• _Exercise description_:
Quote the listing below in its entirety, omitting every image.

• _Data shown_:
BEGIN

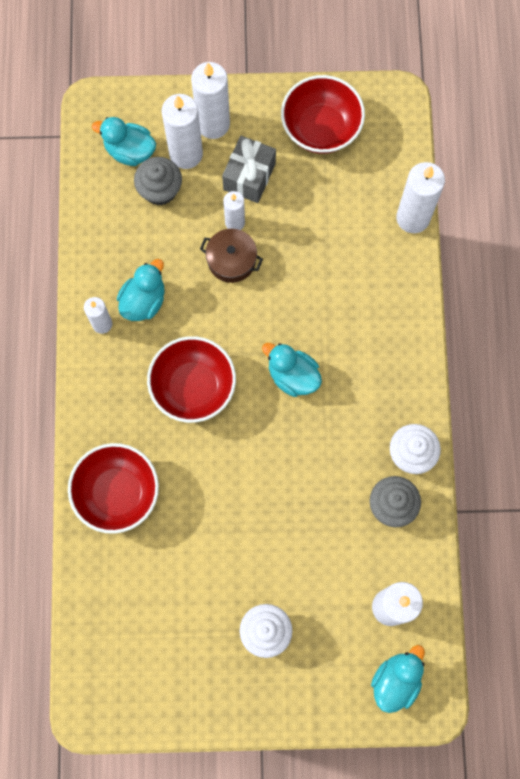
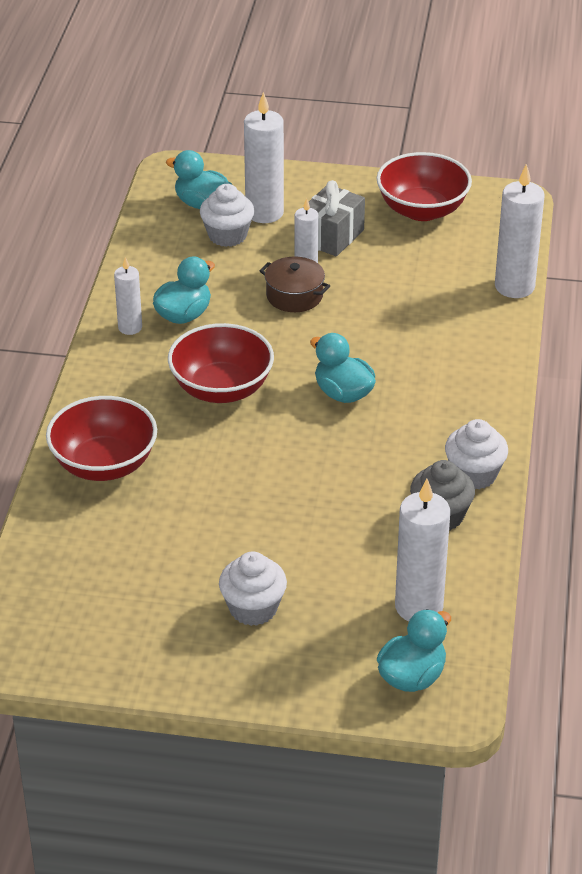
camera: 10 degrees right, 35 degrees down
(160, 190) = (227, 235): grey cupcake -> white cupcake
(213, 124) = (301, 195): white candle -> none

END

• _Written answer_:
camera: 10 degrees right, 35 degrees down
(160, 190) = (227, 235): grey cupcake -> white cupcake
(213, 124) = (301, 195): white candle -> none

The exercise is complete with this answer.